* Task directions *
Copies of all lines containing the string "banana" are needed from the data below.

==*==

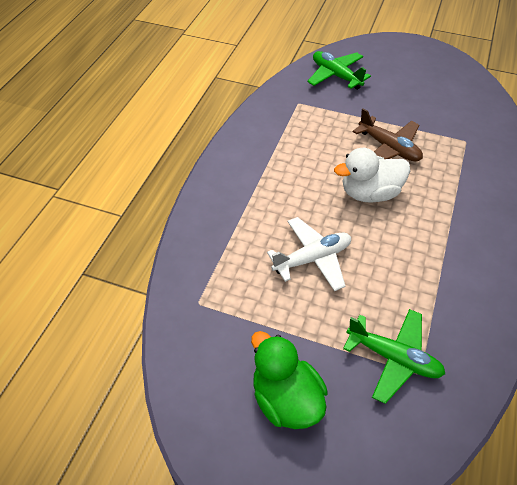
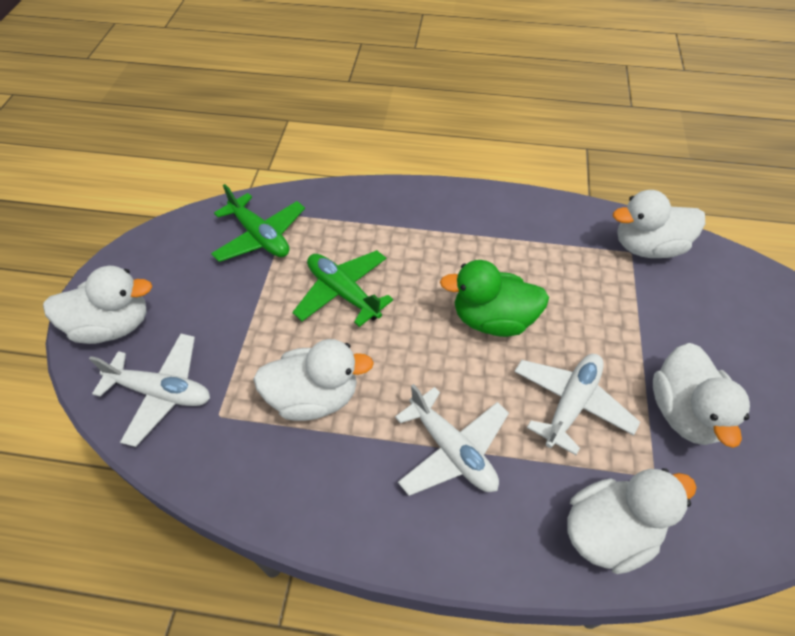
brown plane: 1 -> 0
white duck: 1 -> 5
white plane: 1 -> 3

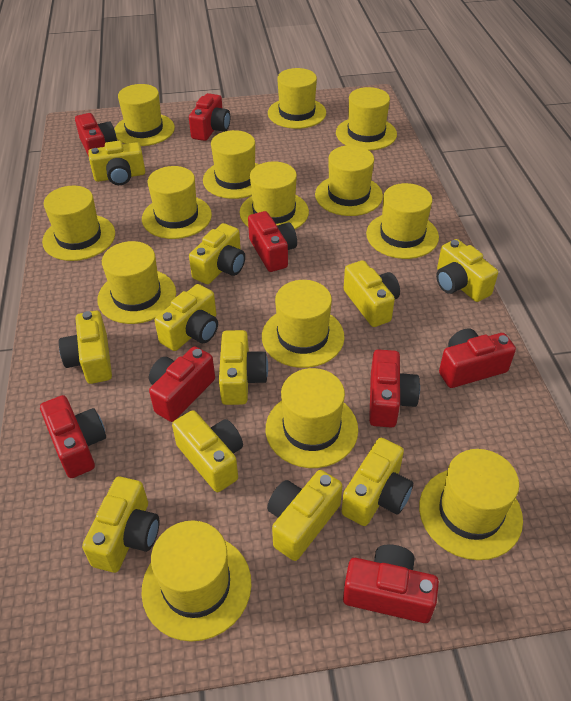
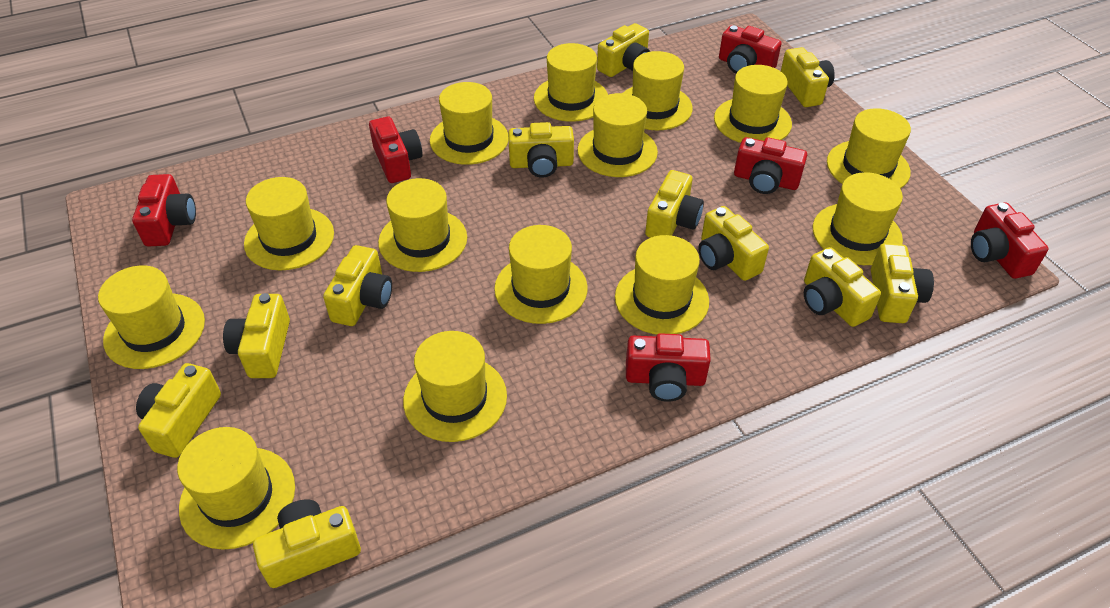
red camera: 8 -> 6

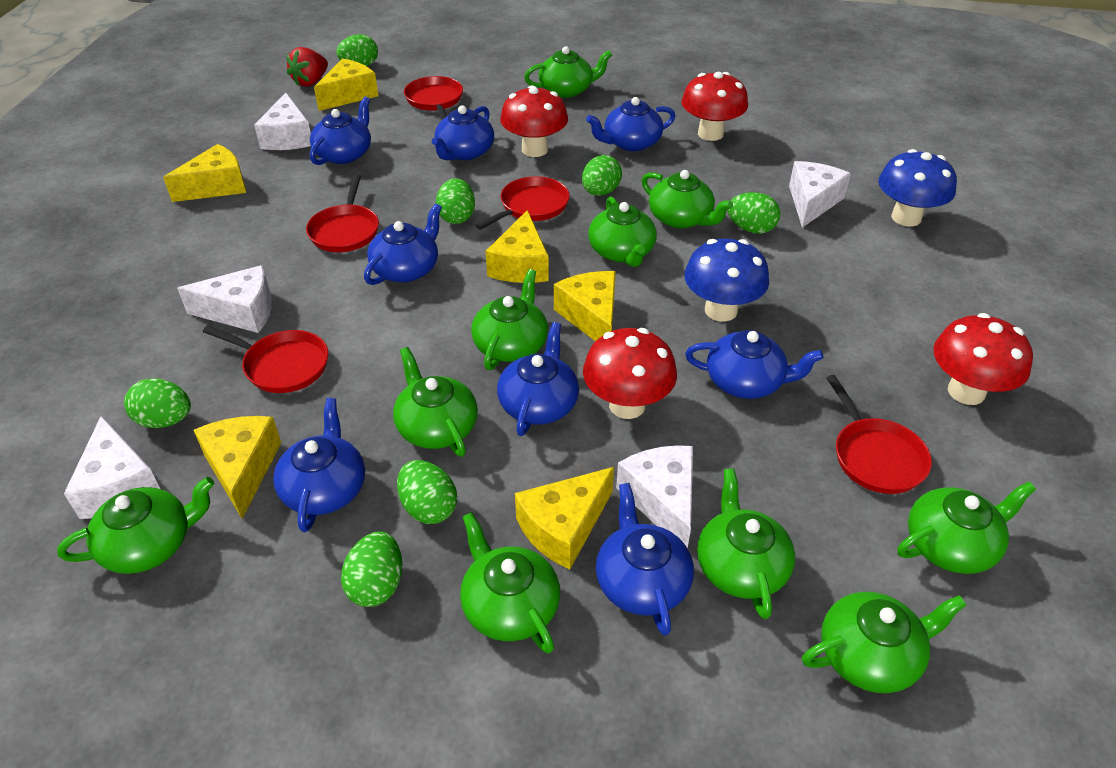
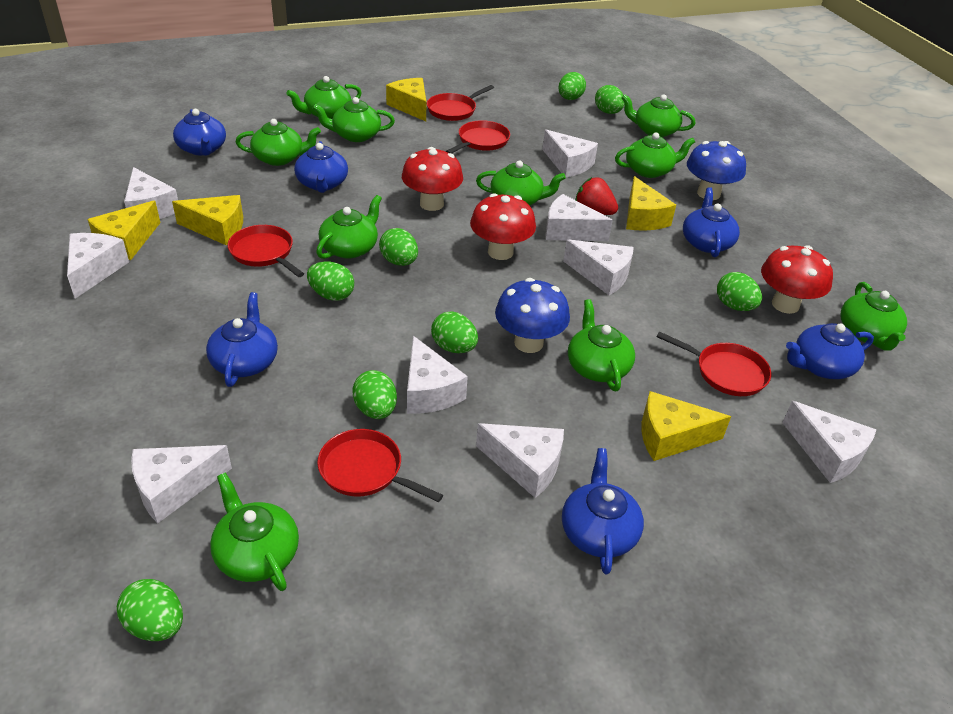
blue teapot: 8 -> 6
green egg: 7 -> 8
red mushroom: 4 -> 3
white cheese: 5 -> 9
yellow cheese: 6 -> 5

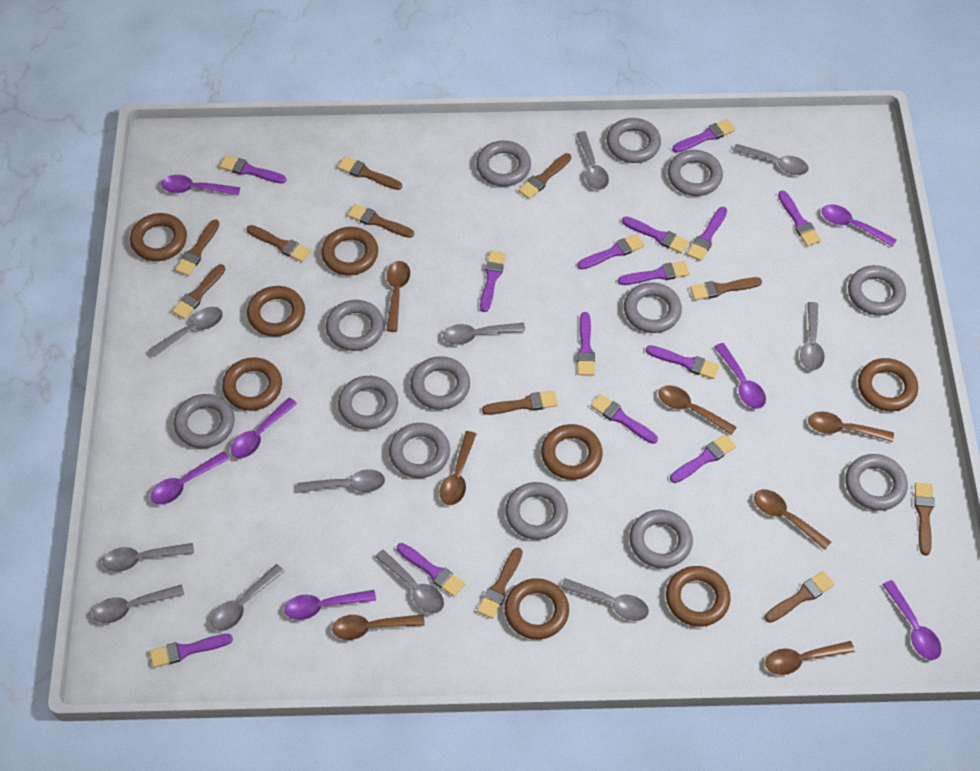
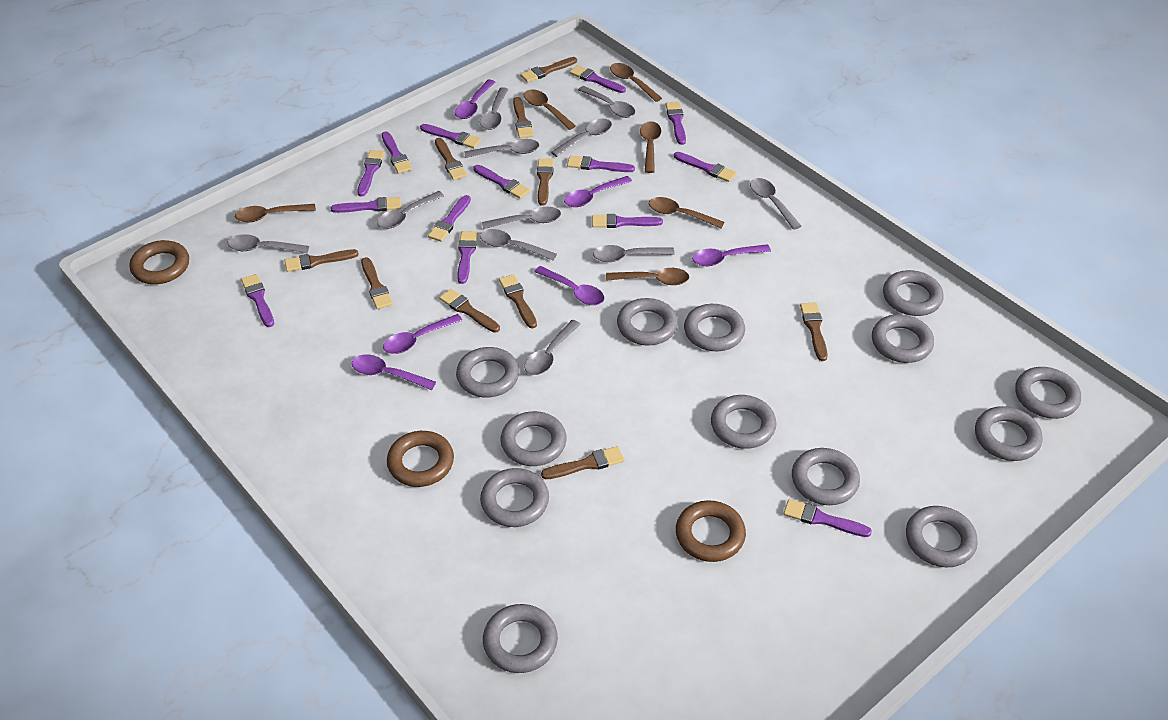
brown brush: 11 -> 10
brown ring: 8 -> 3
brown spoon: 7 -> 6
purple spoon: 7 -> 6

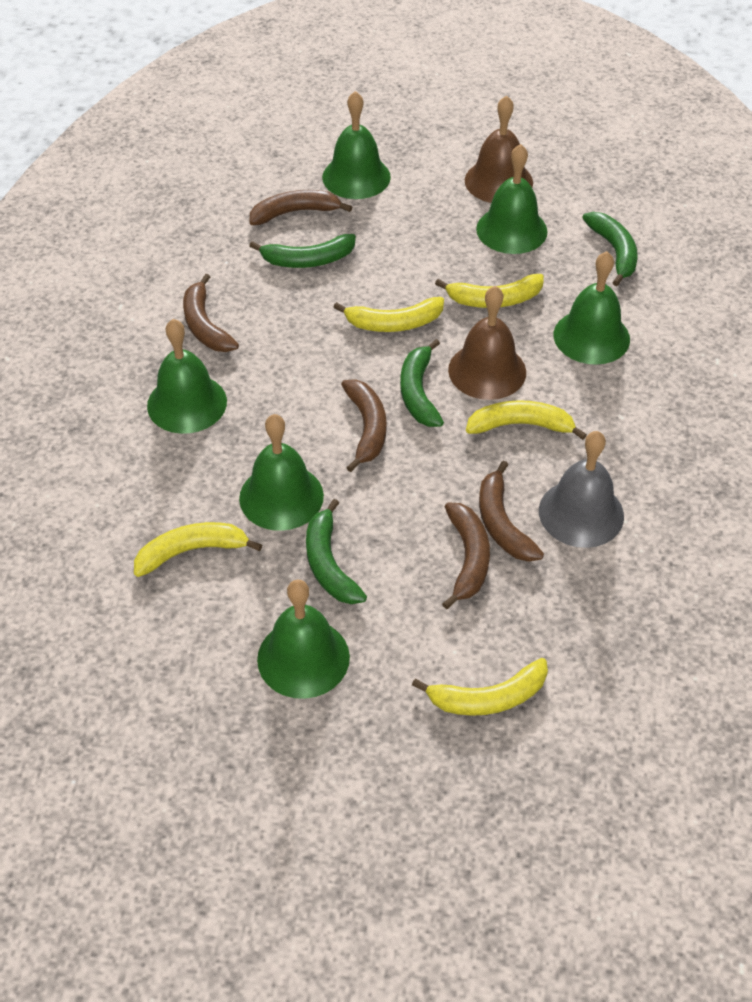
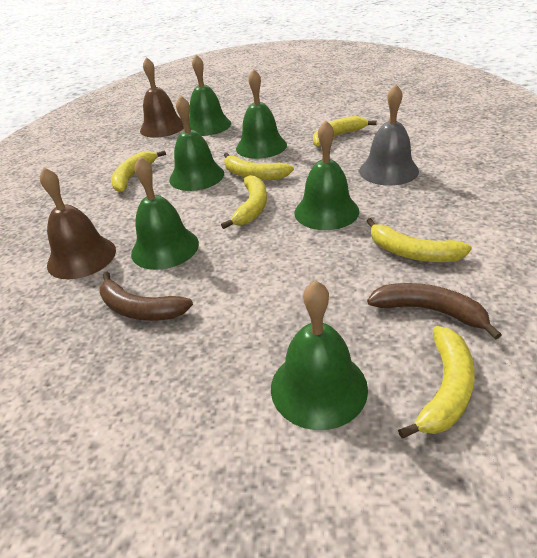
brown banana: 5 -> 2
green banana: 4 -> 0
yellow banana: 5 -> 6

==*==

* Response area *
brown banana: 5 -> 2
green banana: 4 -> 0
yellow banana: 5 -> 6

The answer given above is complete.